— REQUIRED WORK —
Output a character-exact copy of the data, images removed.

— DATA EXTRACT —
..........

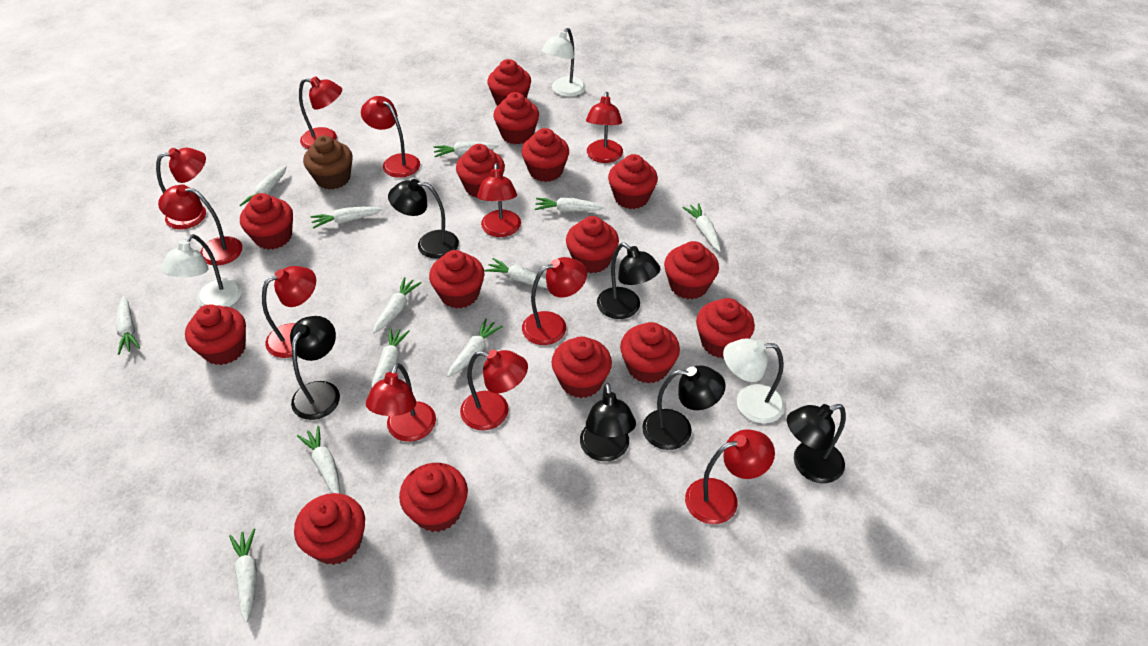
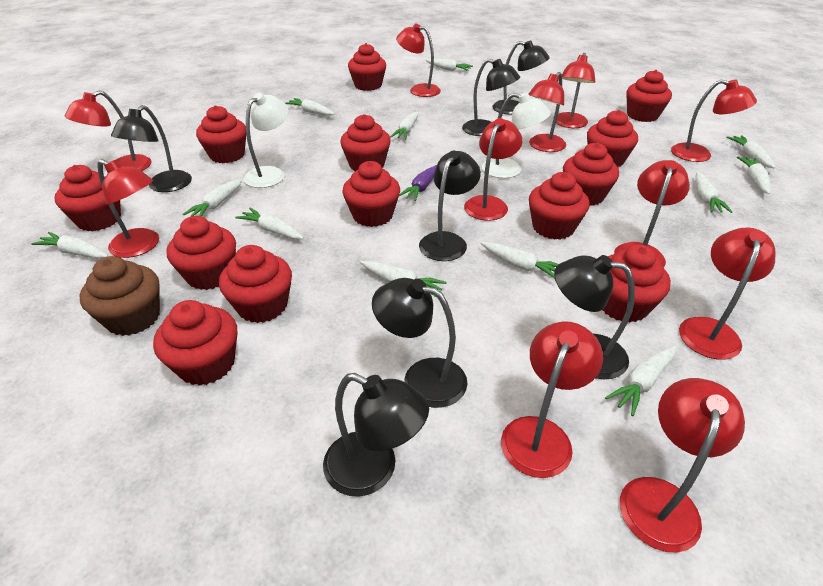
black lamp: 6 -> 7
purple carrot: 0 -> 1
red cupcake: 15 -> 13
white lamp: 3 -> 2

..........

— SOLUTION TO THE PROBLEM —
black lamp: 6 -> 7
purple carrot: 0 -> 1
red cupcake: 15 -> 13
white lamp: 3 -> 2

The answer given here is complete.